## WHAT THIS TASK INVOLVES
Your copy should match the records exactly, apart from the pictures, which stay out.

## MATERIAL SUPPLIED
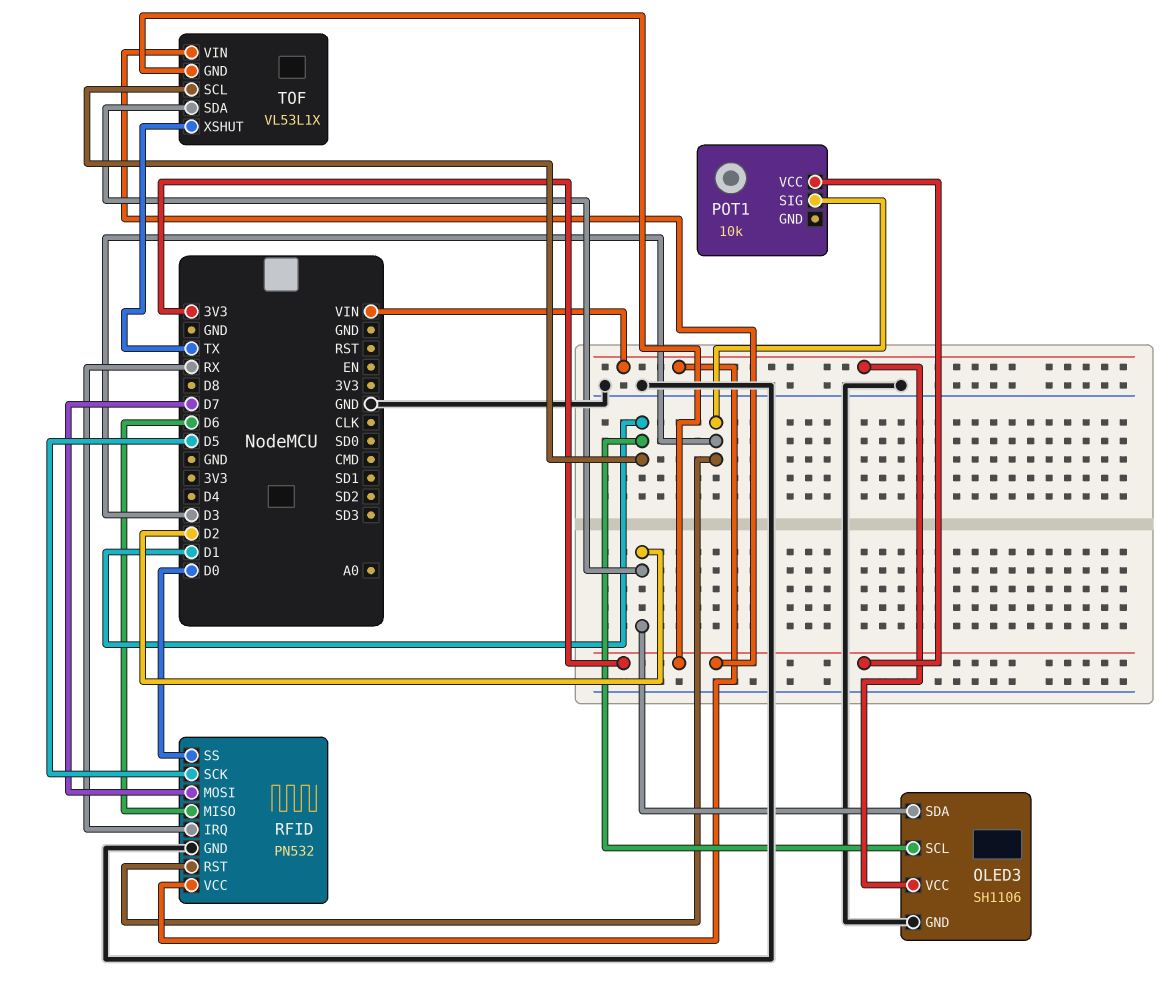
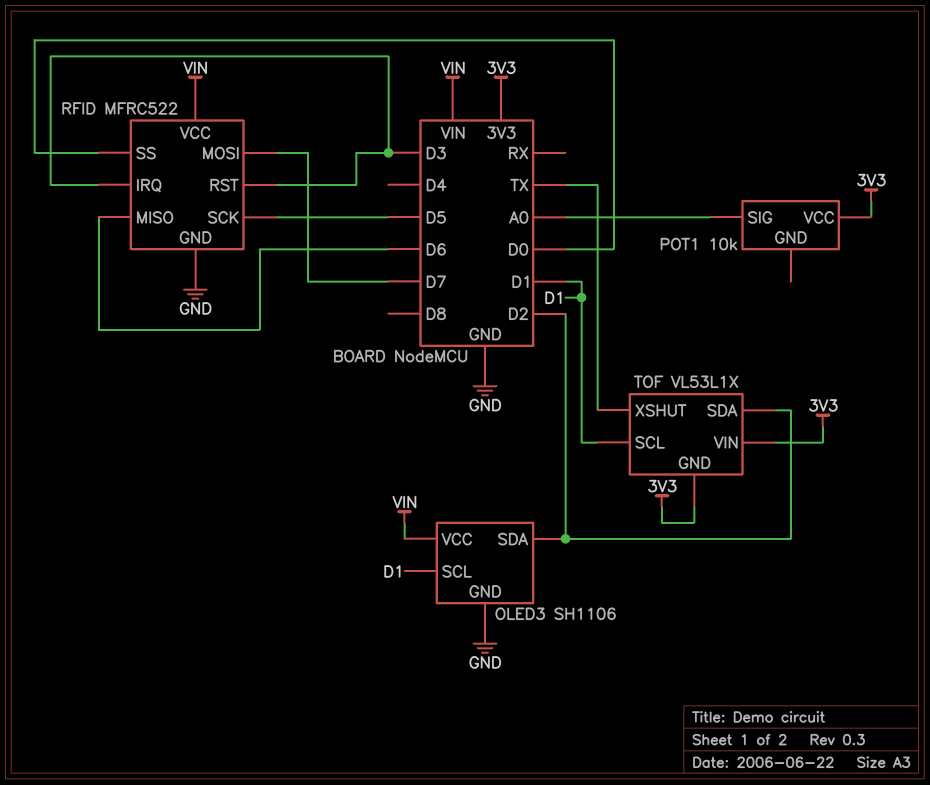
POT1 pin SIG: D3 -> A0
RFID: PN532 -> MFRC522
RFID pin IRQ: RX -> D3

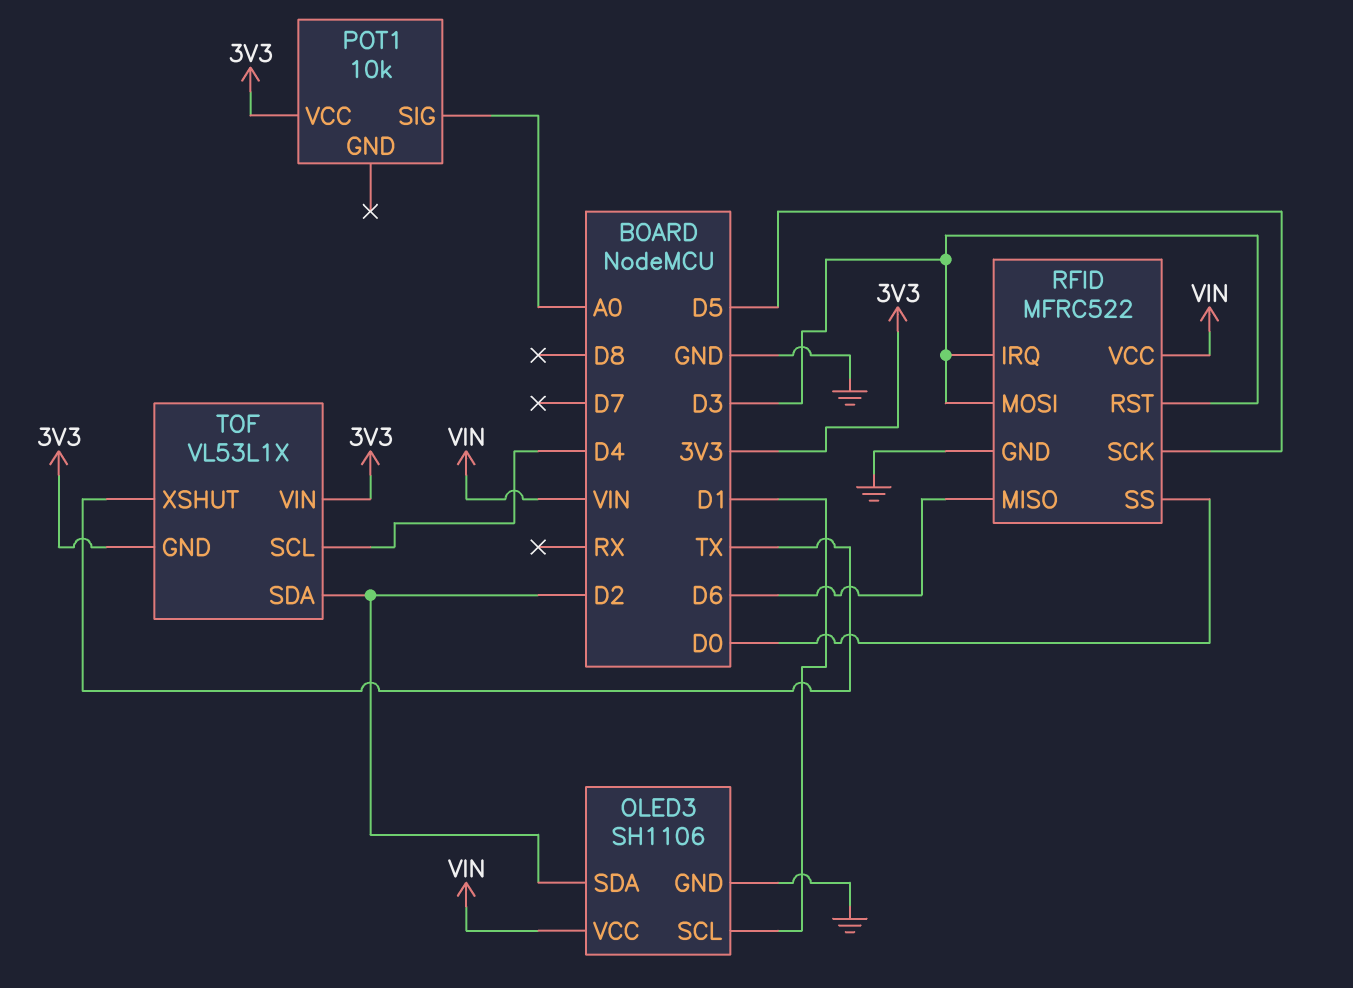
RFID pin MOSI: D7 -> D3
TOF pin SCL: D1 -> D4

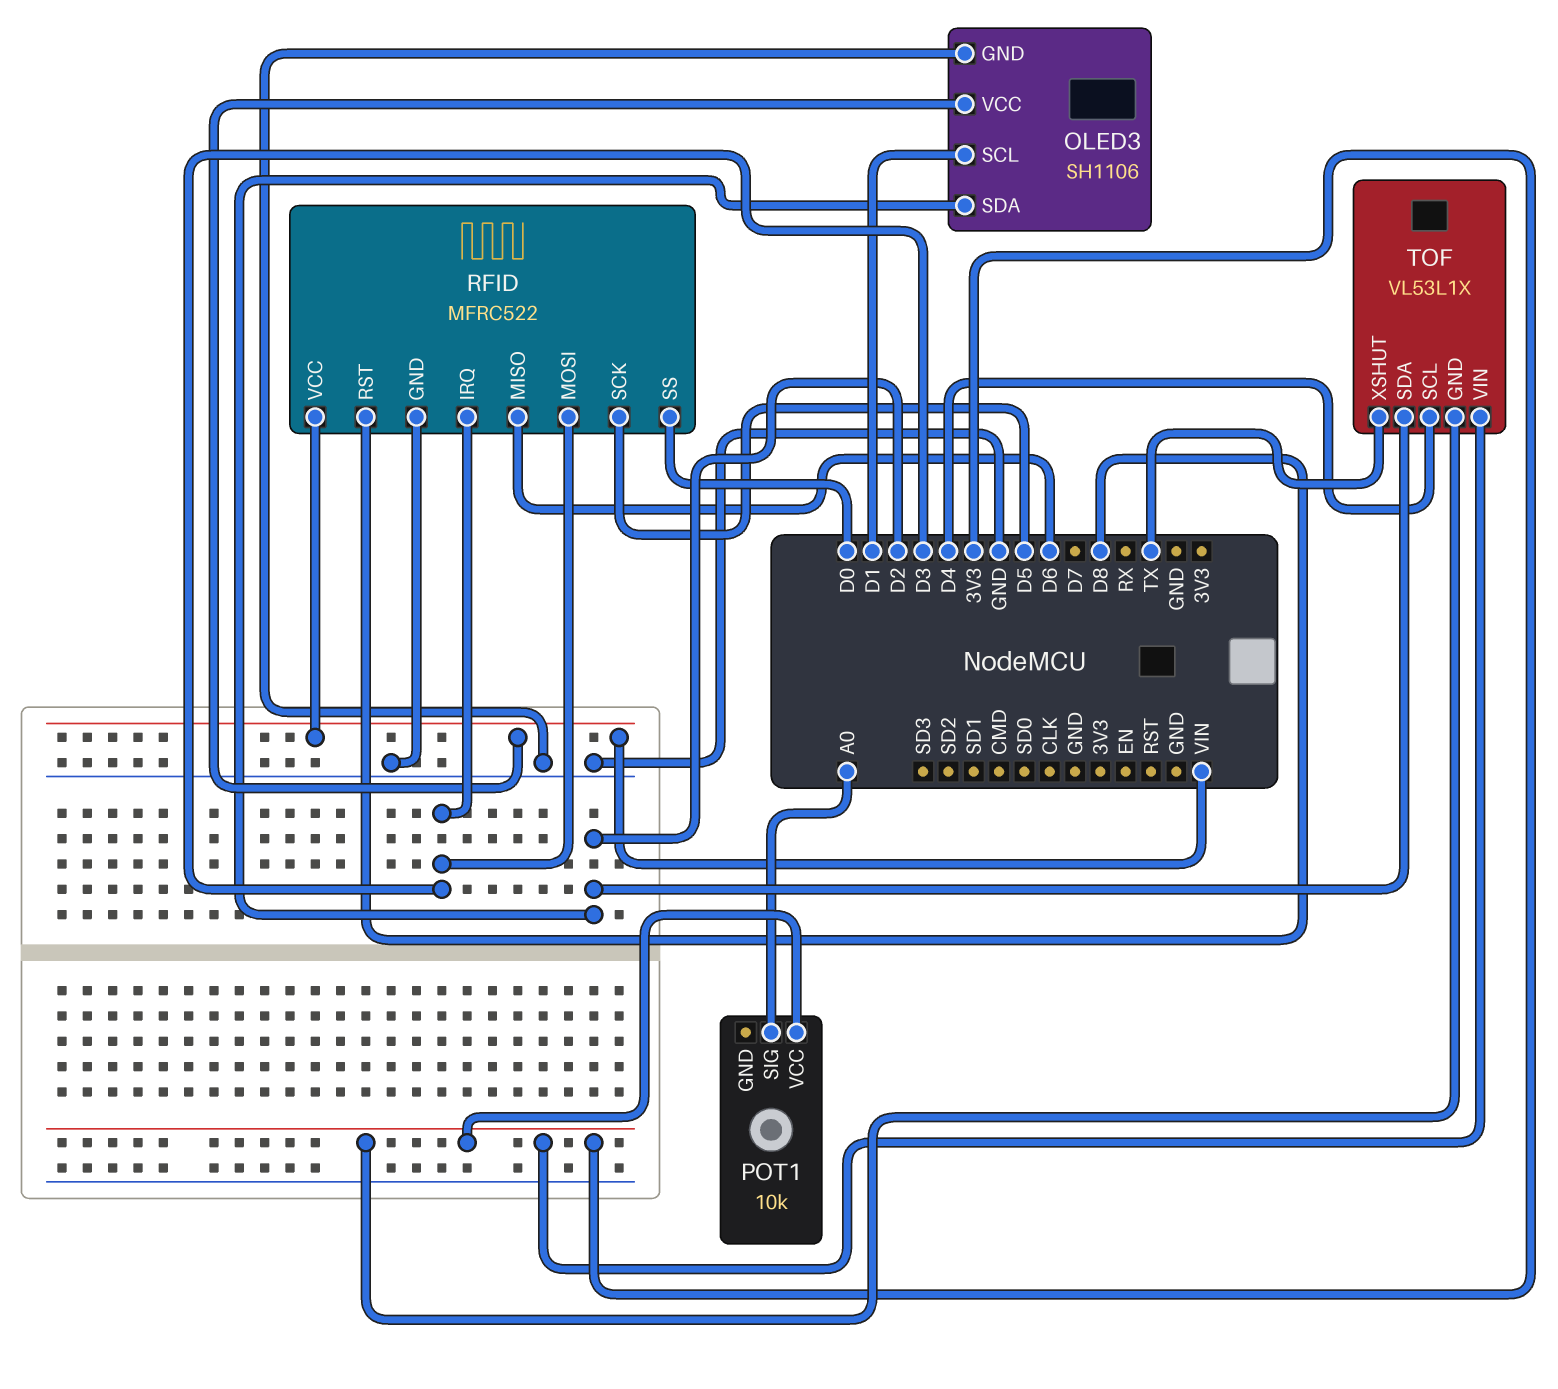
RFID pin RST: D3 -> D8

## RESPONSE FOR THIS EXERCISE
POT1 pin SIG: D3 -> A0
RFID: PN532 -> MFRC522
RFID pin IRQ: RX -> D3

RFID pin MOSI: D7 -> D3
TOF pin SCL: D1 -> D4

RFID pin RST: D3 -> D8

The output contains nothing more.